Colored shape movement records:
- - -
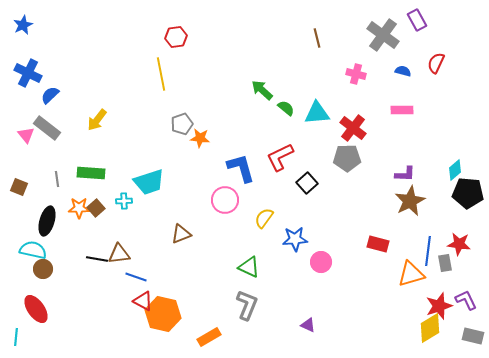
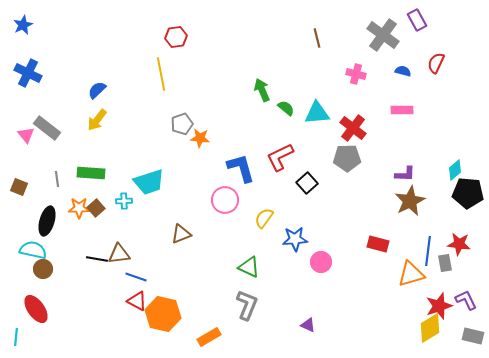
green arrow at (262, 90): rotated 25 degrees clockwise
blue semicircle at (50, 95): moved 47 px right, 5 px up
red triangle at (143, 301): moved 6 px left
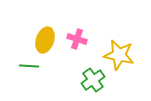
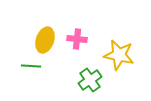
pink cross: rotated 12 degrees counterclockwise
green line: moved 2 px right
green cross: moved 3 px left
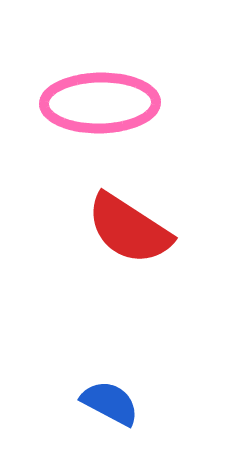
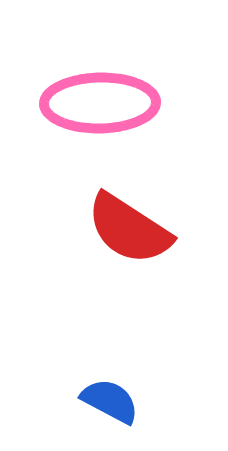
blue semicircle: moved 2 px up
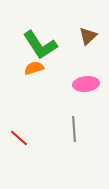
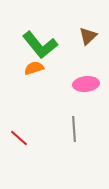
green L-shape: rotated 6 degrees counterclockwise
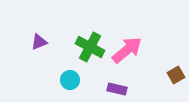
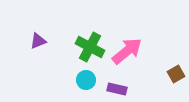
purple triangle: moved 1 px left, 1 px up
pink arrow: moved 1 px down
brown square: moved 1 px up
cyan circle: moved 16 px right
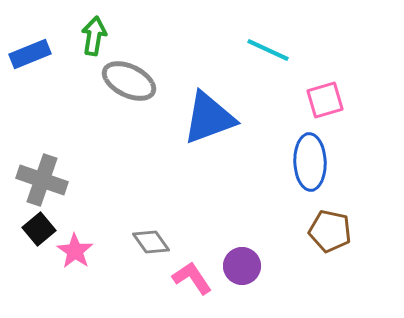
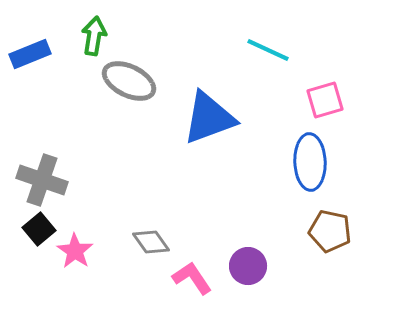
purple circle: moved 6 px right
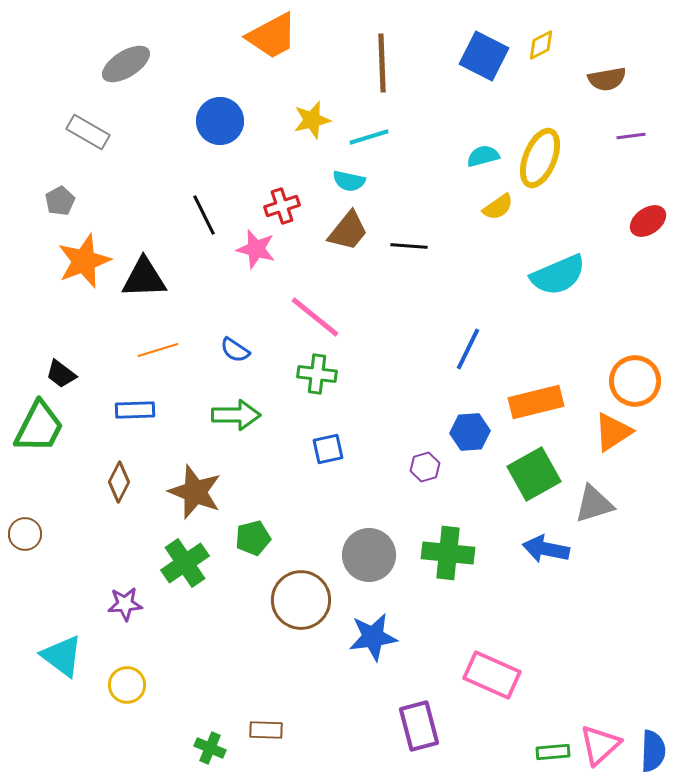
- - -
▸ Exercise requirements
Only a number is wanted here: the count of lines in the data that contain the string "arrow".

▸ Result of the task
2